TASK DIRECTIONS:
From the material below, list every line containing "none".

SOURCE DATA:
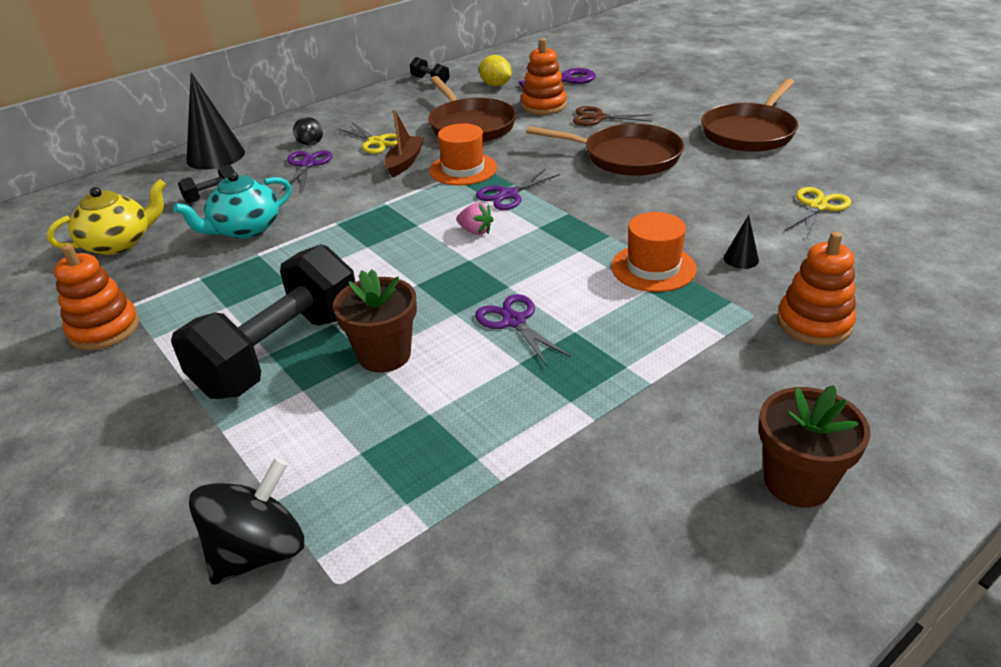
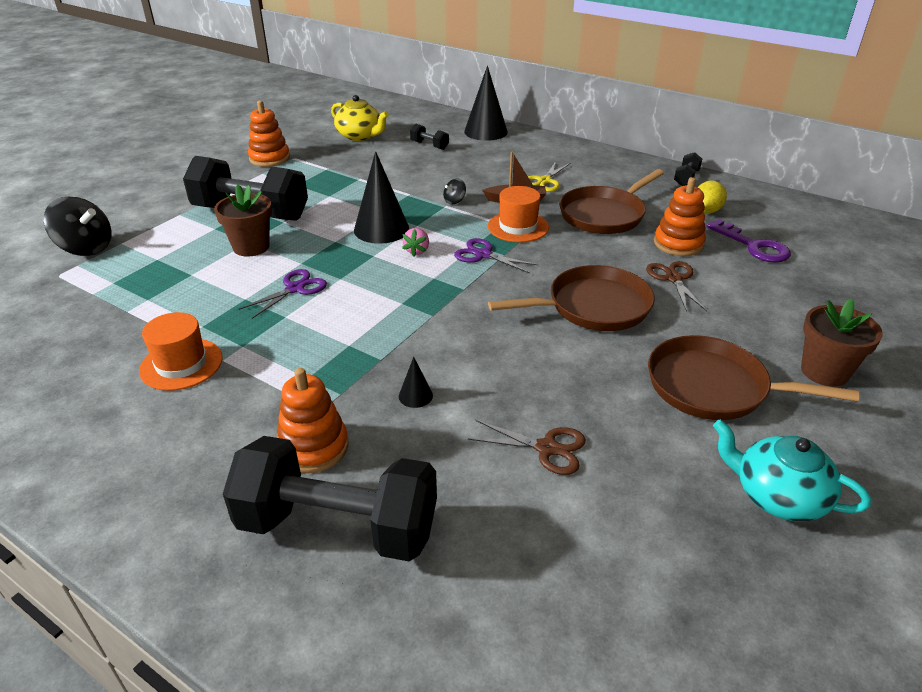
camera: 70 degrees right, 0 degrees up
(245, 229) = (389, 167): turquoise teapot -> turquoise teapot (778, 496)
(307, 165) = (490, 164): purple scissors -> none
(310, 142) = (528, 157): black spinning top -> black spinning top (454, 201)
(409, 249) = (381, 229): none -> black cone
(626, 157) = (593, 306): brown pan -> brown pan turned 105 degrees counterclockwise
(653, 268) = (385, 345): orange hat -> orange hat (181, 364)
(797, 482) = (107, 440): brown flower pot -> brown flower pot (824, 371)
(817, 206) = (546, 448): yellow scissors -> brown scissors
(919, 315) = (338, 526): none -> black dumbbell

EXERCISE OUTPUT:
(307, 165) = (490, 164): purple scissors -> none
(409, 249) = (381, 229): none -> black cone
(919, 315) = (338, 526): none -> black dumbbell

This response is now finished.